Saved data entries
---

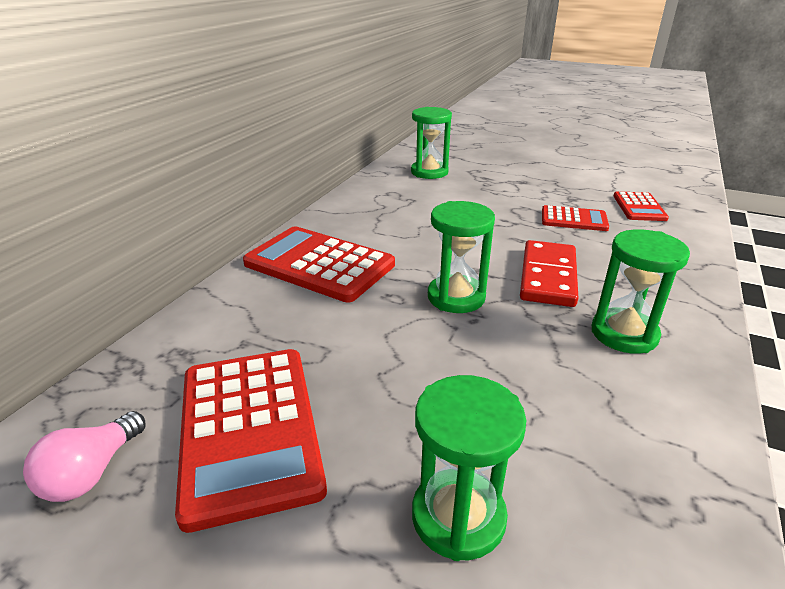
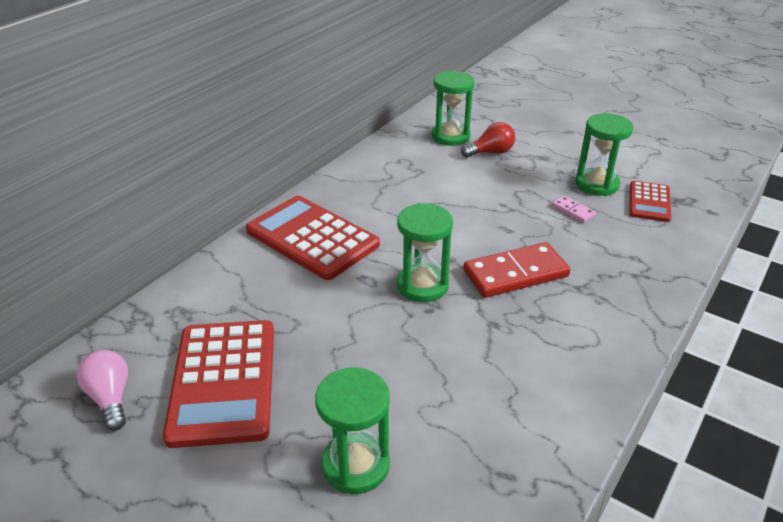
camera: 10 degrees right, 5 degrees up
(92, 473) = (110, 398): pink light bulb -> pink light bulb turned 120 degrees clockwise
(472, 181) = (490, 152): none -> red light bulb
(547, 276) = (515, 273): red domino -> red domino turned 45 degrees clockwise
(574, 219) = (573, 211): red calculator -> pink domino
(624, 334) = (556, 339): green hourglass -> green hourglass (597, 184)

---

* Exercise goal
For the word "domino", work out how many lines of the entries contain it, and state the number alone.

* Expected answer
2